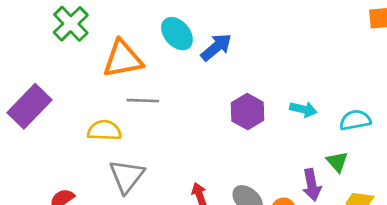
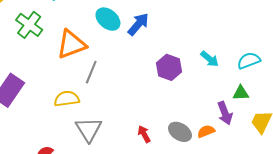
gray line: (143, 101) -> (91, 72), turned -60
cyan arrow: (303, 109) -> (210, 59), turned 36
green triangle: (337, 162) -> (241, 93), turned -42

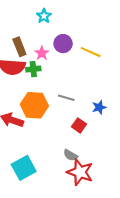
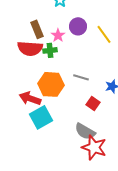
yellow line: (91, 52) -> (104, 34), turned 30
gray semicircle: (70, 155) -> (85, 131), size x1.5
cyan square: (24, 168) -> (41, 117), moved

################

[The problem]:
Tally the lines in the records above that contain the word "turned", and give only that number.

[Answer below]:
4